INSTRUCTIONS TO FOLLOW - Would you please copy only the lines from the line that contains "BARO pin SCL: GP8 -> GP4" to the end of the data below, exactly, leaving every picture out?

RECORDS SUPPLIED -
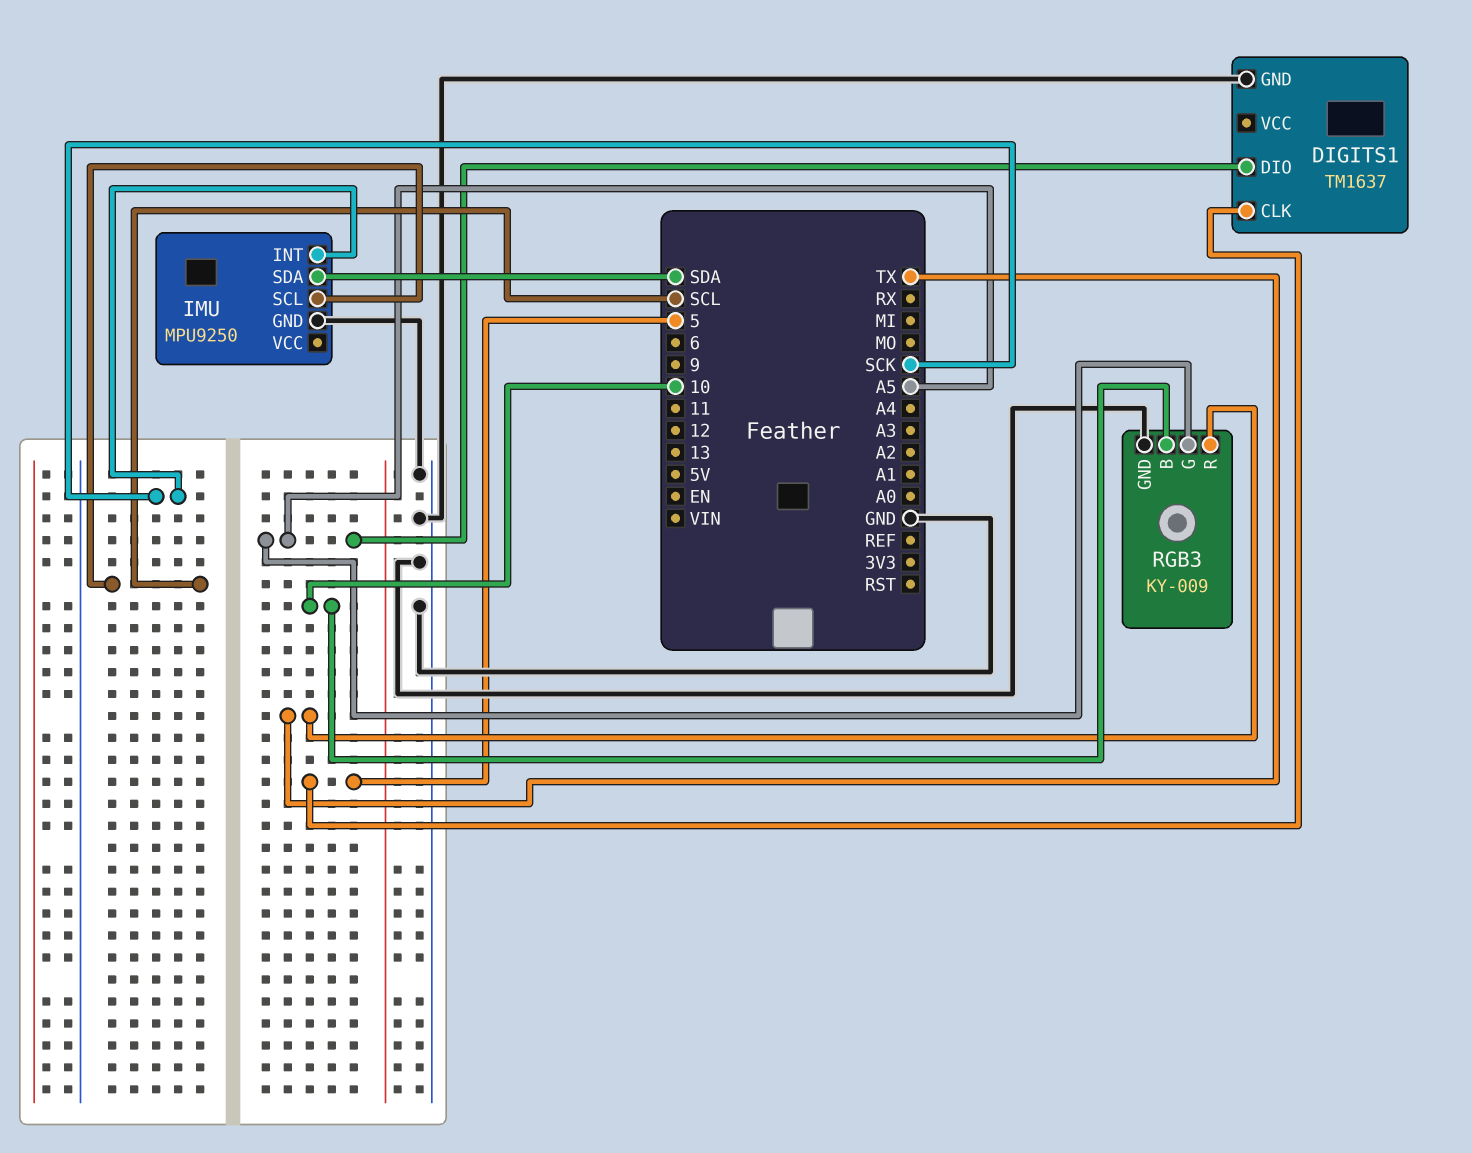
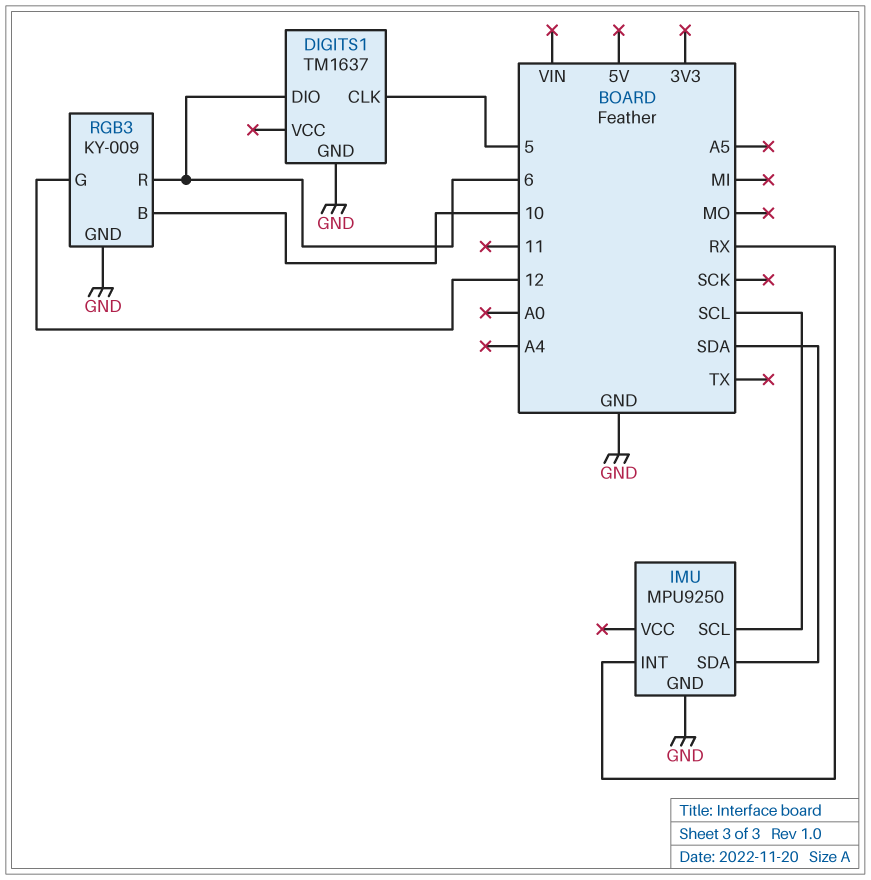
DIGITS1 pin DIO: A5 -> 6
IMU pin INT: SCK -> RX
RGB3 pin G: A5 -> 12
RGB3 pin R: TX -> 6

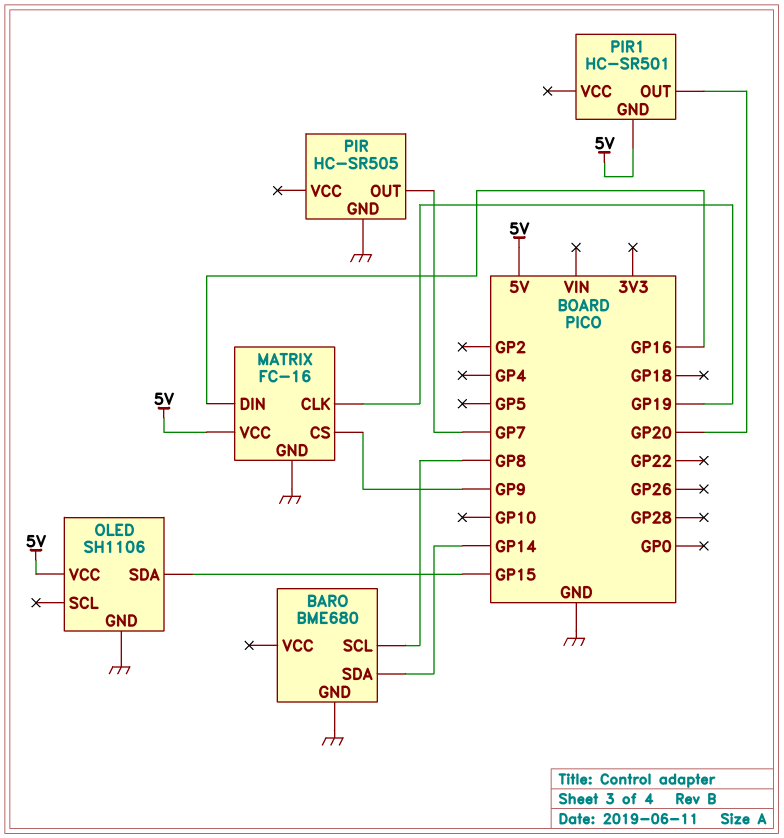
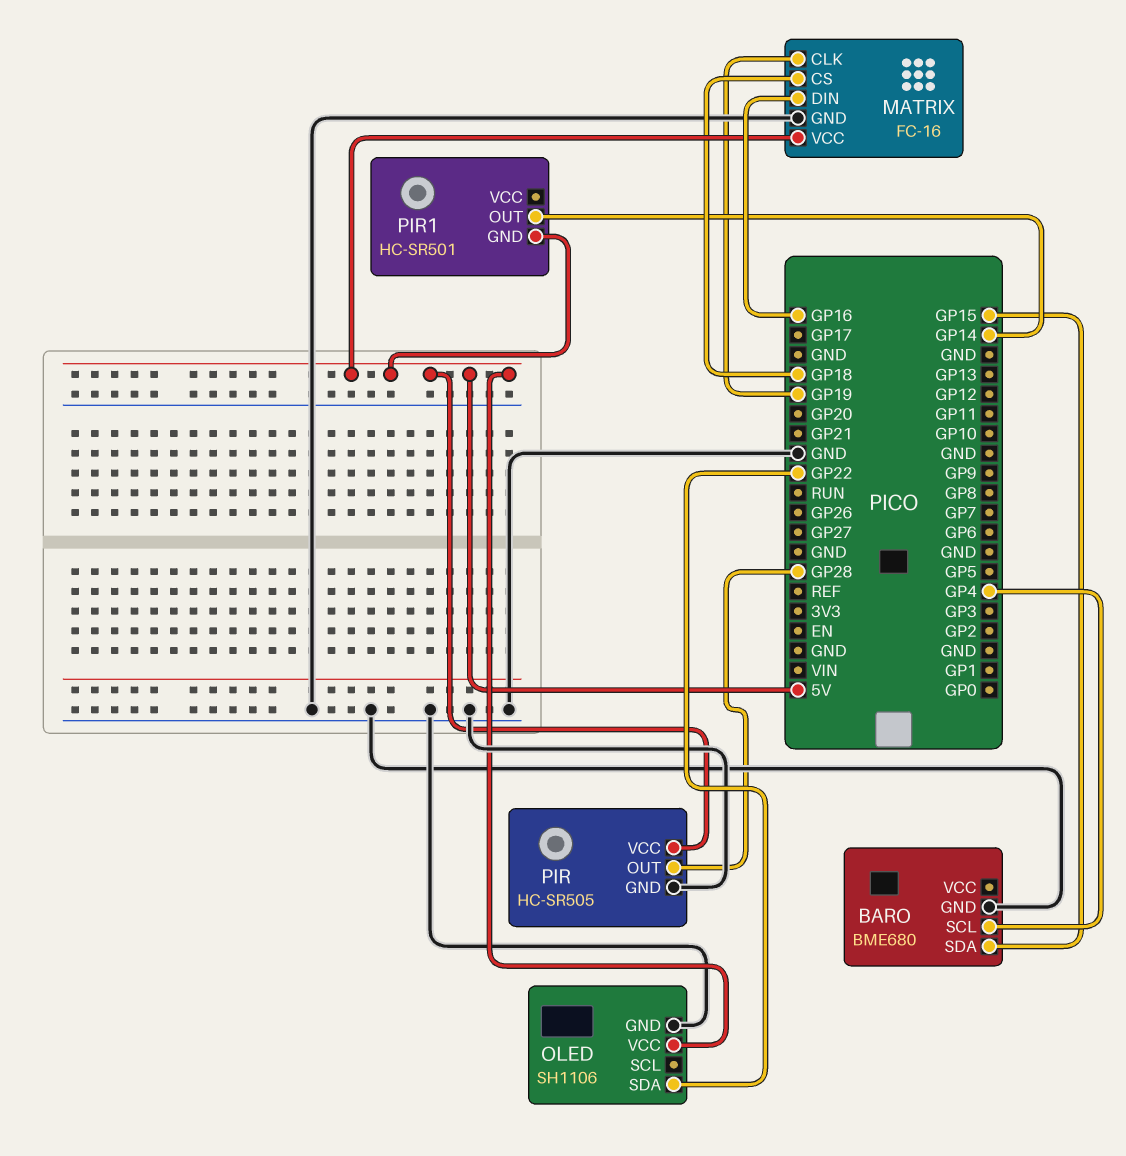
BARO pin SCL: GP8 -> GP4
BARO pin SDA: GP14 -> GP15
MATRIX pin CS: GP9 -> GP18
OLED pin SDA: GP15 -> GP22
PIR pin OUT: GP7 -> GP28
PIR pin VCC: none -> 5V
PIR1 pin OUT: GP20 -> GP14

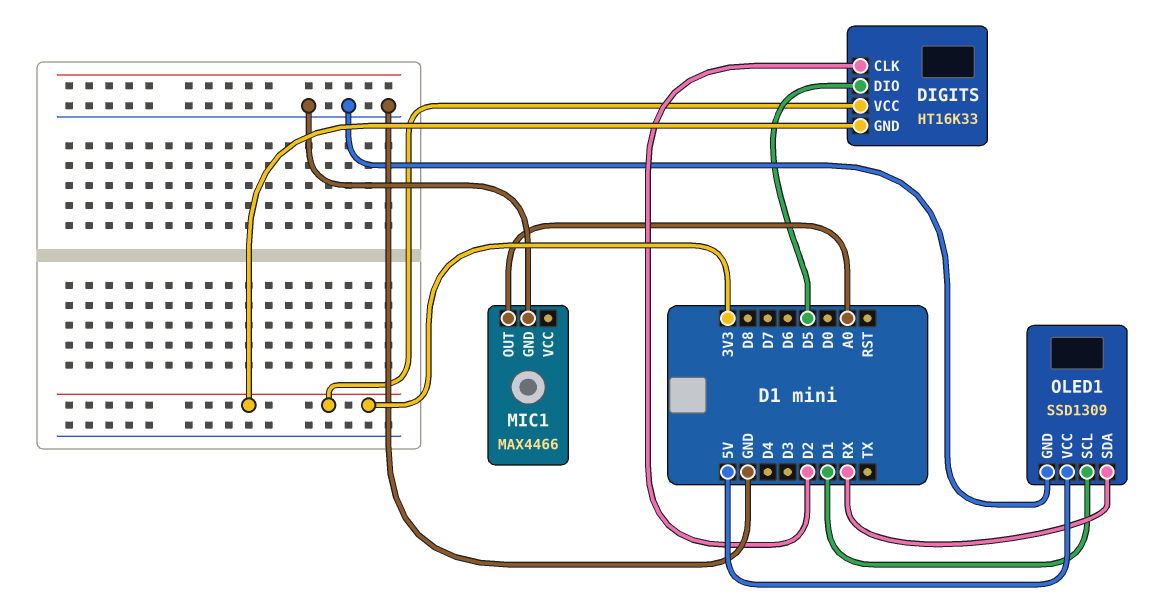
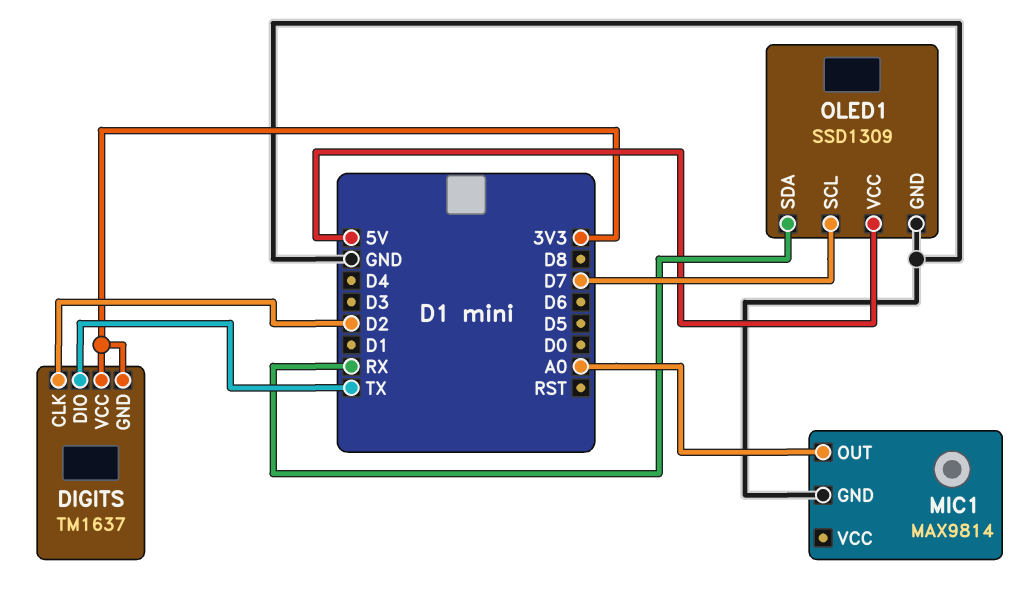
DIGITS: HT16K33 -> TM1637
DIGITS pin DIO: D5 -> TX
MIC1: MAX4466 -> MAX9814
OLED1 pin SCL: D1 -> D7

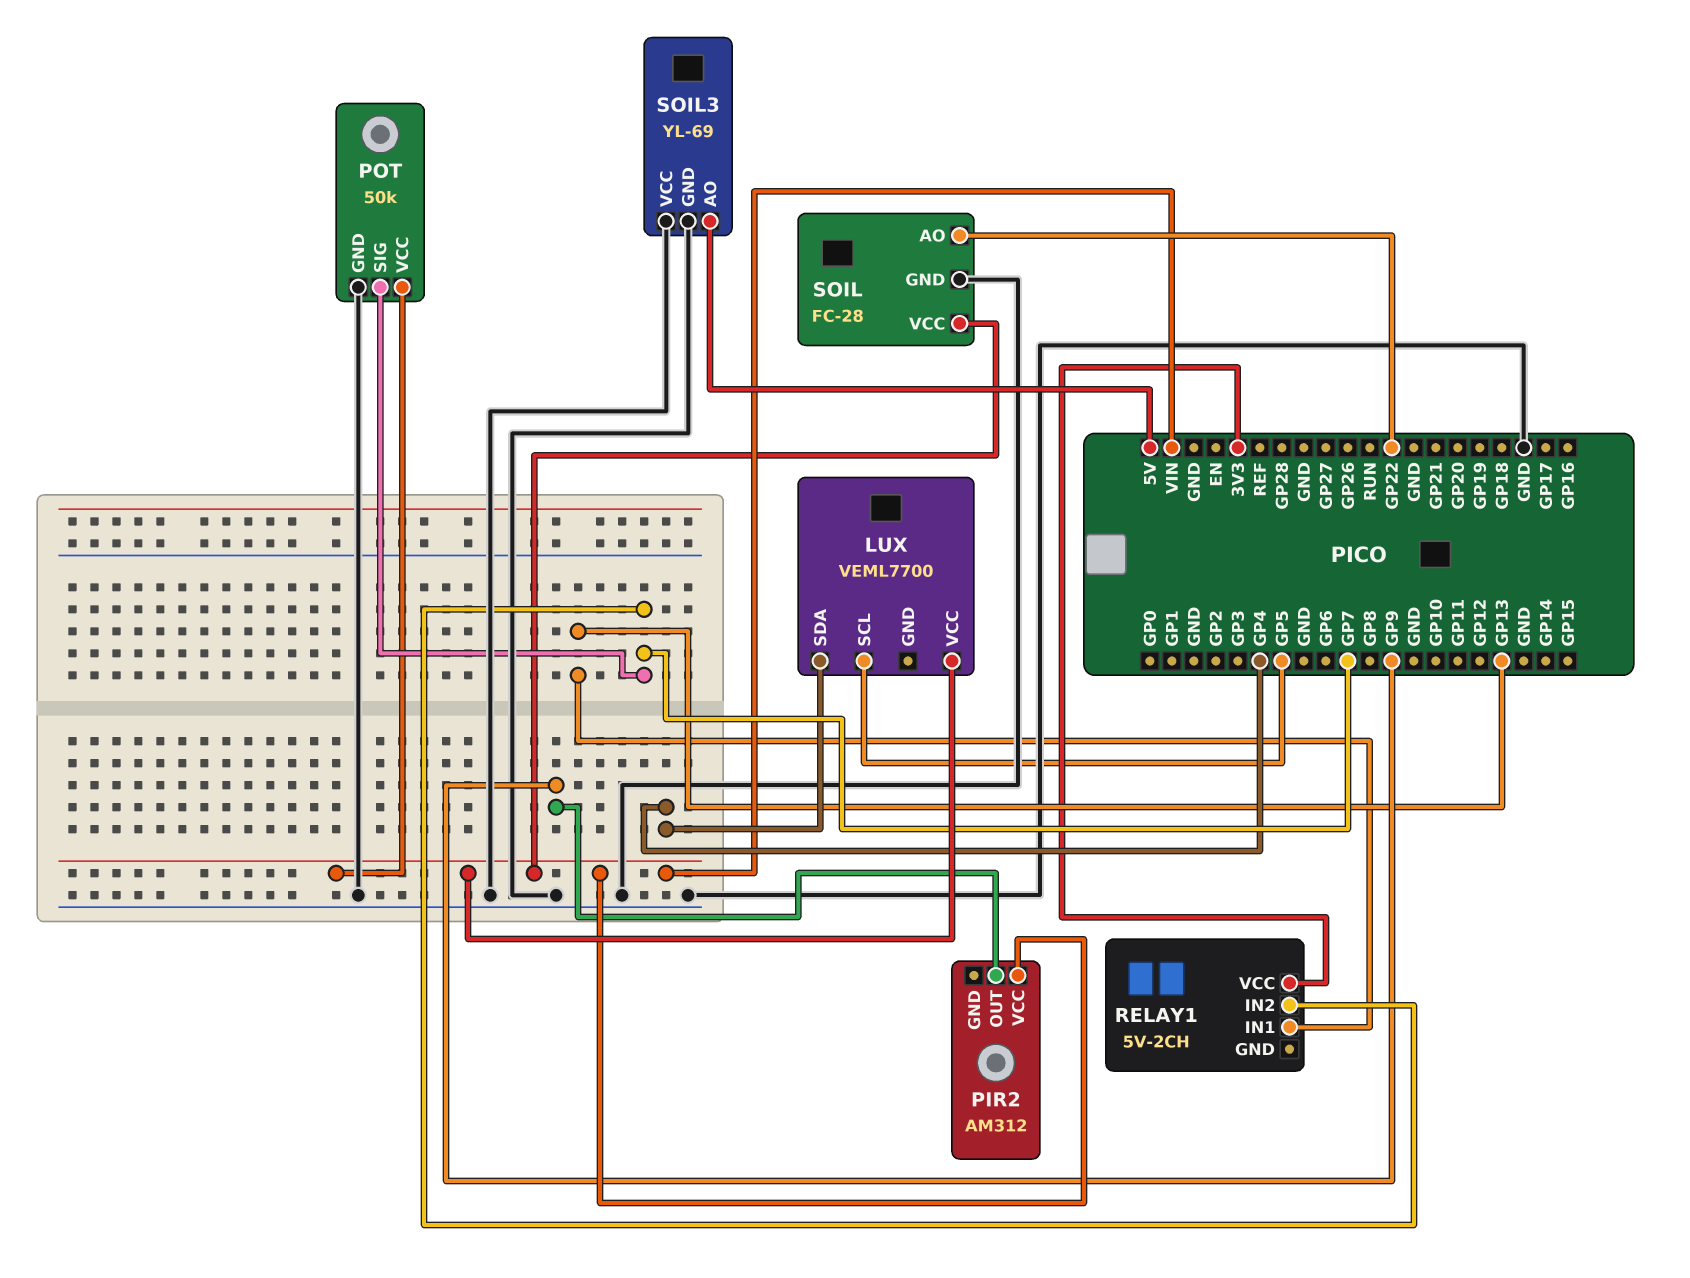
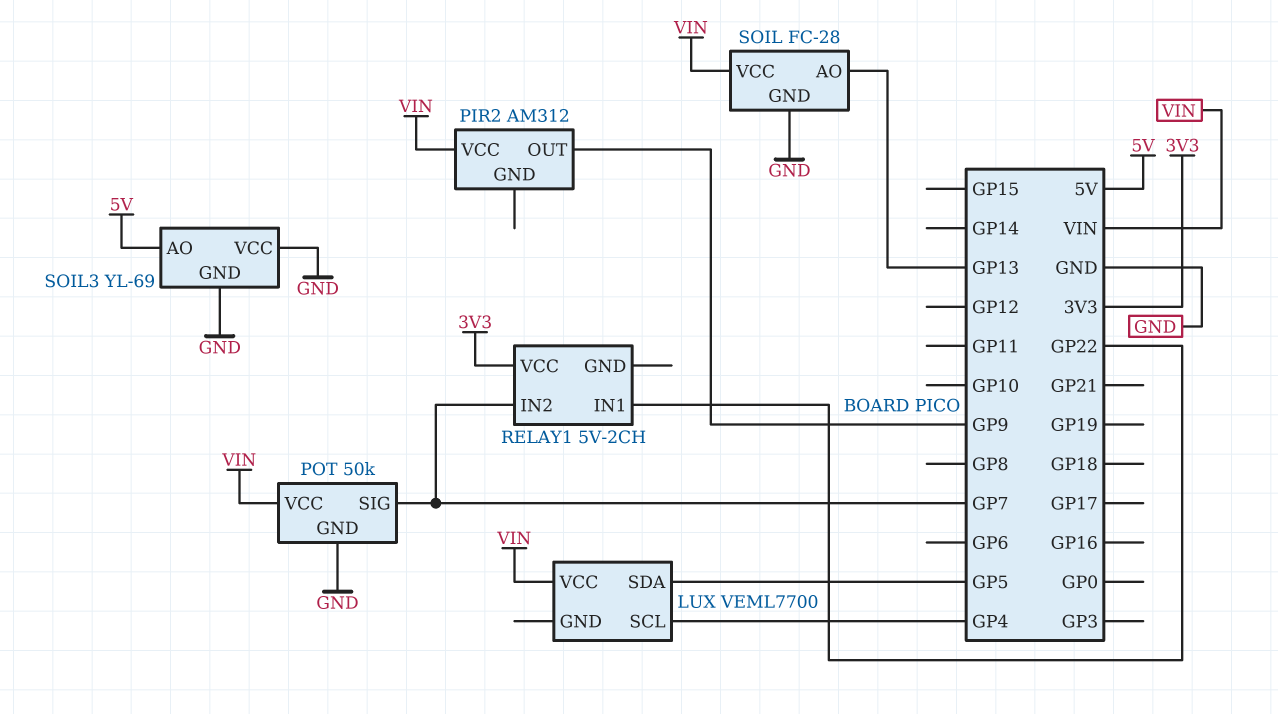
LUX pin SCL: GP5 -> GP4
LUX pin SDA: GP4 -> GP5
RELAY1 pin IN1: GP13 -> GP22
SOIL pin AO: GP22 -> GP13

OUTPUT FOR THIS TASK -
BARO pin SCL: GP8 -> GP4
BARO pin SDA: GP14 -> GP15
MATRIX pin CS: GP9 -> GP18
OLED pin SDA: GP15 -> GP22
PIR pin OUT: GP7 -> GP28
PIR pin VCC: none -> 5V
PIR1 pin OUT: GP20 -> GP14

DIGITS: HT16K33 -> TM1637
DIGITS pin DIO: D5 -> TX
MIC1: MAX4466 -> MAX9814
OLED1 pin SCL: D1 -> D7

LUX pin SCL: GP5 -> GP4
LUX pin SDA: GP4 -> GP5
RELAY1 pin IN1: GP13 -> GP22
SOIL pin AO: GP22 -> GP13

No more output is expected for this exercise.